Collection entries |

■ ■ ■ ■ ■

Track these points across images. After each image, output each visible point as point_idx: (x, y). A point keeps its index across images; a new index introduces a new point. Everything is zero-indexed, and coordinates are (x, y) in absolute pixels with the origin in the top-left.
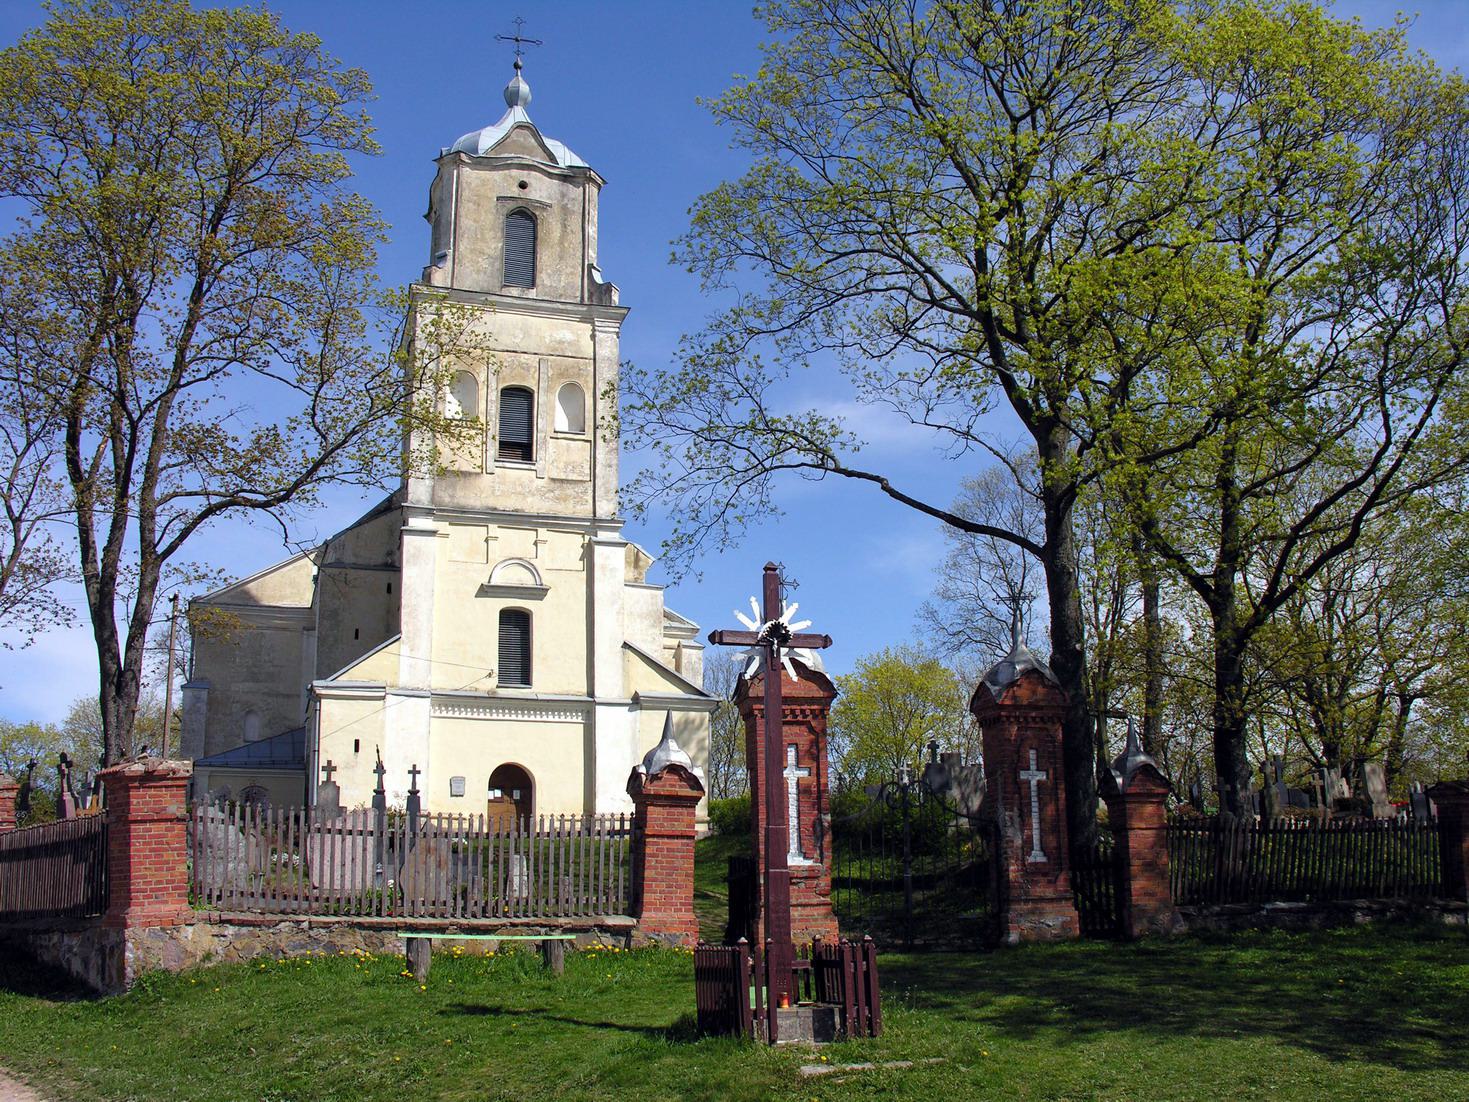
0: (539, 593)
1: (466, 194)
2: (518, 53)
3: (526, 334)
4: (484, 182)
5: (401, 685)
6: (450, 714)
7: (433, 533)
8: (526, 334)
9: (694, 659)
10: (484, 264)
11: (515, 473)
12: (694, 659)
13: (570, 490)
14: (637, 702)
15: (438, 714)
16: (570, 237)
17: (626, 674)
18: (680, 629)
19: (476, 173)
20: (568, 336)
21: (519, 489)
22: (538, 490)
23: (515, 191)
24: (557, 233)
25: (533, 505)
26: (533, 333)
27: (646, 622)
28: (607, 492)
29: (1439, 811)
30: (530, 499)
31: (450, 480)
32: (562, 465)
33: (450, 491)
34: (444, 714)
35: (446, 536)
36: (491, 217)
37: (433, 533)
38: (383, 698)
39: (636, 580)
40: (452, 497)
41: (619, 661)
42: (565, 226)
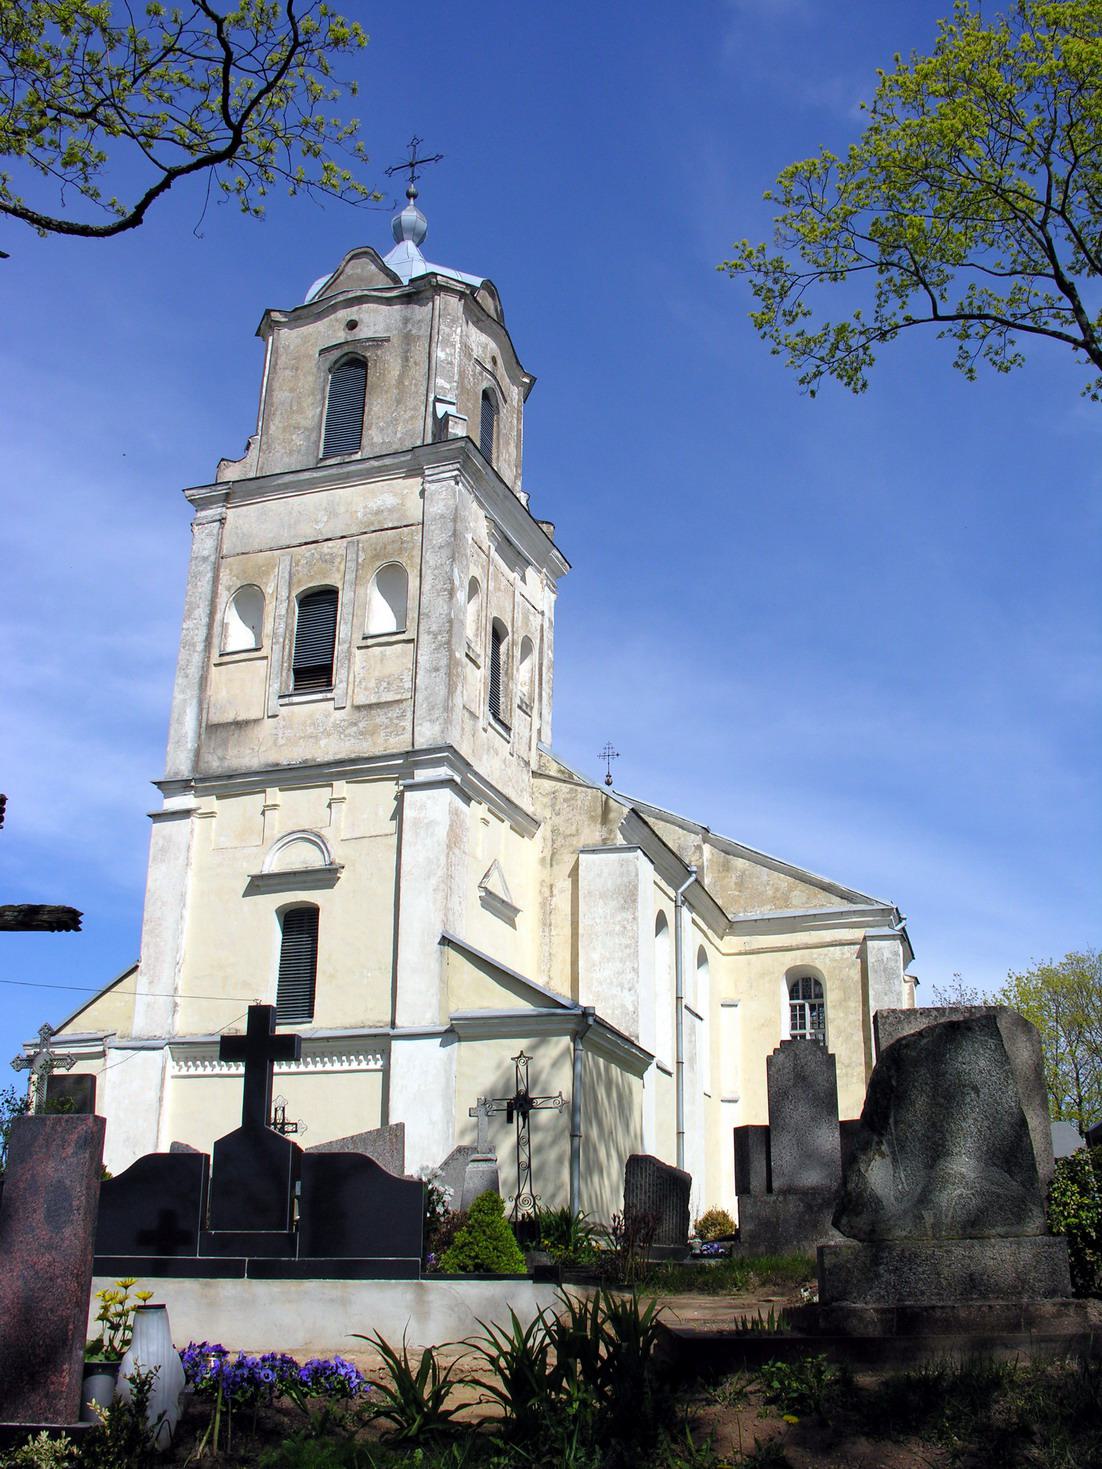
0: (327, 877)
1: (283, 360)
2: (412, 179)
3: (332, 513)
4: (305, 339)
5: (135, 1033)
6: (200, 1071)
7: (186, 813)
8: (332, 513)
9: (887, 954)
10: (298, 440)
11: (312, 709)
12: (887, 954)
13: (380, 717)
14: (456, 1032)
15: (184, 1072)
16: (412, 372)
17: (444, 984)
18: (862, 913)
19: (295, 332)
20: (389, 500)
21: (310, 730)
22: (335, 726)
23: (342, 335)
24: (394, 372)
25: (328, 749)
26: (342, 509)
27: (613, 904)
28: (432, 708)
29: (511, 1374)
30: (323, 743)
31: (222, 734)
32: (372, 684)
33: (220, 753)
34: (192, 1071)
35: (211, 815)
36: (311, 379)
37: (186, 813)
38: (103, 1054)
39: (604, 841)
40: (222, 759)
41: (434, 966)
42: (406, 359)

■ ■ ■ ■ ■

DIRECTION |
Please extract every line of the records above verbatim, leaving the pictures out of your answer.

FINISHED TASK |
Track these points across images. After each image, output each visible point as point_idx: (x, y). A point keeps its index across images; a new index introduces a new point. Everything is zero-indexed, and coordinates are (x, y) in absolute pixels with the origin in the top-left.
0: (539, 593)
1: (466, 194)
2: (518, 53)
3: (526, 334)
4: (484, 182)
5: (401, 685)
6: (450, 714)
7: (433, 533)
8: (526, 334)
9: (694, 659)
10: (484, 264)
11: (515, 473)
12: (694, 659)
13: (570, 490)
14: (637, 702)
15: (438, 714)
16: (570, 237)
17: (626, 674)
18: (680, 629)
19: (476, 173)
20: (568, 336)
21: (519, 489)
22: (538, 490)
23: (515, 191)
24: (557, 233)
25: (533, 505)
26: (533, 333)
27: (646, 622)
28: (607, 492)
29: (1439, 811)
30: (530, 499)
31: (450, 480)
32: (562, 465)
33: (450, 491)
34: (444, 714)
35: (446, 536)
36: (491, 217)
37: (433, 533)
38: (383, 698)
39: (636, 580)
40: (452, 497)
41: (619, 661)
42: (565, 226)
0: (327, 877)
1: (283, 360)
2: (412, 179)
3: (332, 513)
4: (305, 339)
5: (135, 1033)
6: (200, 1071)
7: (186, 813)
8: (332, 513)
9: (887, 954)
10: (298, 440)
11: (312, 709)
12: (887, 954)
13: (380, 717)
14: (456, 1032)
15: (184, 1072)
16: (412, 372)
17: (444, 984)
18: (862, 913)
19: (295, 332)
20: (389, 500)
21: (310, 730)
22: (335, 726)
23: (342, 335)
24: (394, 372)
25: (328, 749)
26: (342, 509)
27: (613, 904)
28: (432, 708)
29: (511, 1374)
30: (323, 743)
31: (222, 734)
32: (372, 684)
33: (220, 753)
34: (192, 1071)
35: (211, 815)
36: (311, 379)
37: (186, 813)
38: (103, 1054)
39: (604, 841)
40: (222, 759)
41: (434, 966)
42: (406, 359)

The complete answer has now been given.